▶ **Aim of the task**: Starting at the line that contains "brown cross: (93, 554) -> (54, 393), moved", print each line exactly through the end of the listing. Skip any pictures and add nothing.

▶ **Records for this exercise**:
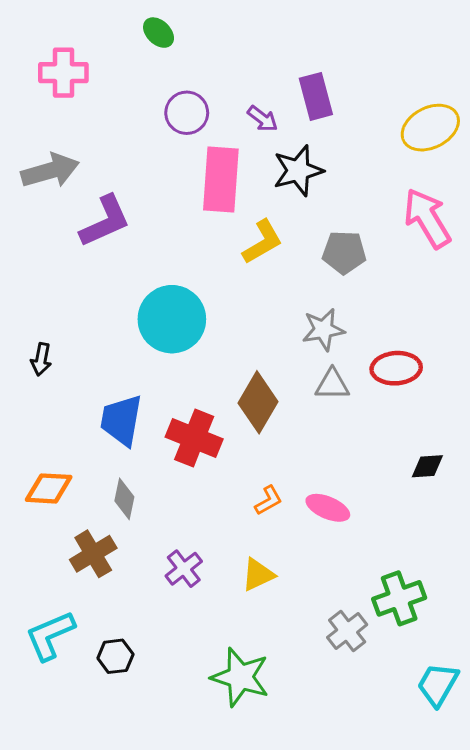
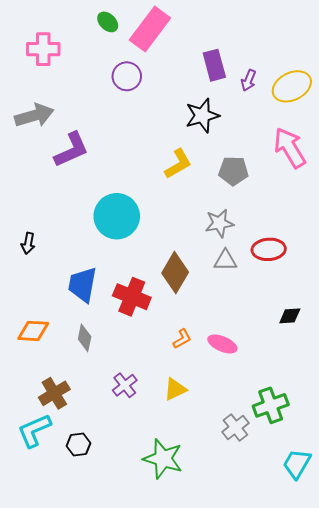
purple arrow: (262, 119) -> (249, 80), moved, turned 75
pink rectangle: (221, 180) -> (150, 29), moved, turned 33
brown cross: (93, 554) -> (54, 393), moved

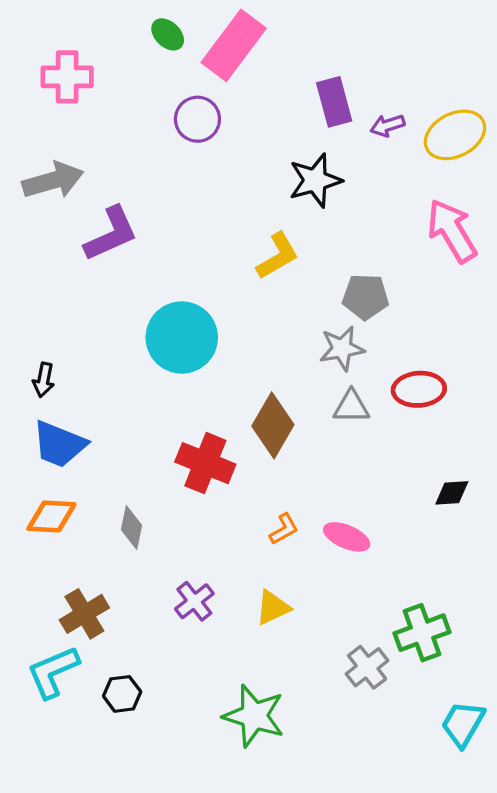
purple arrow: (249, 80) -> (387, 125), turned 50
gray pentagon: (233, 171) -> (365, 297), moved
blue trapezoid: (83, 285) -> (59, 444), moved, turned -78

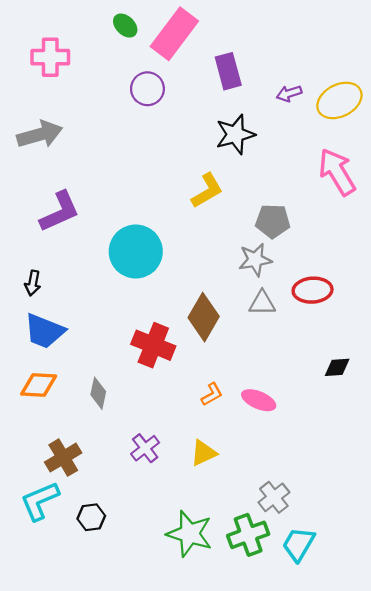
purple rectangle: (334, 102) -> (228, 71), moved
purple L-shape: (111, 234) -> (60, 212), moved
green cross: (422, 633) -> (248, 535), moved
cyan trapezoid: (463, 724) -> (298, 544), moved

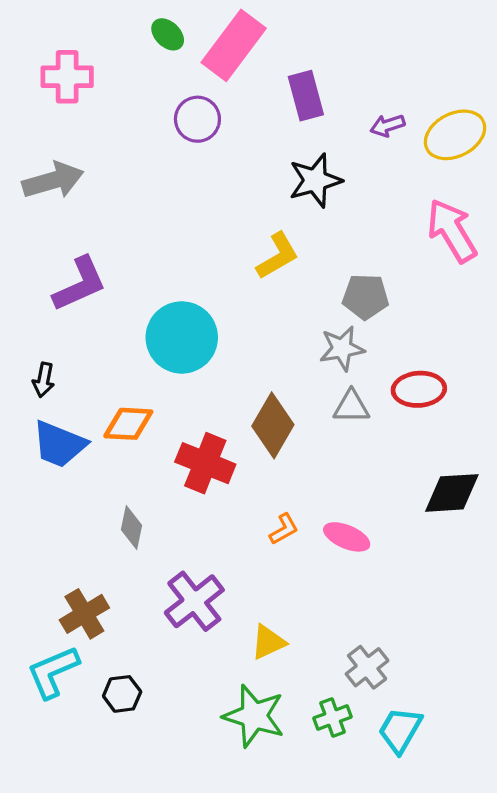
black diamond: (337, 367) -> (452, 493), size x1.6
orange diamond: (39, 385) -> (128, 424), moved
purple cross: (145, 448) -> (194, 601), size x1.5
yellow triangle: (204, 453) -> (268, 642), moved
green cross: (248, 535) -> (333, 718), size x0.7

▶ **Exercise solution**:
brown cross: (93, 554) -> (54, 393), moved

purple arrow: (249, 80) -> (387, 125), turned 50
gray pentagon: (233, 171) -> (365, 297), moved
blue trapezoid: (83, 285) -> (59, 444), moved, turned -78

purple rectangle: (334, 102) -> (228, 71), moved
purple L-shape: (111, 234) -> (60, 212), moved
green cross: (422, 633) -> (248, 535), moved
cyan trapezoid: (463, 724) -> (298, 544), moved

black diamond: (337, 367) -> (452, 493), size x1.6
orange diamond: (39, 385) -> (128, 424), moved
purple cross: (145, 448) -> (194, 601), size x1.5
yellow triangle: (204, 453) -> (268, 642), moved
green cross: (248, 535) -> (333, 718), size x0.7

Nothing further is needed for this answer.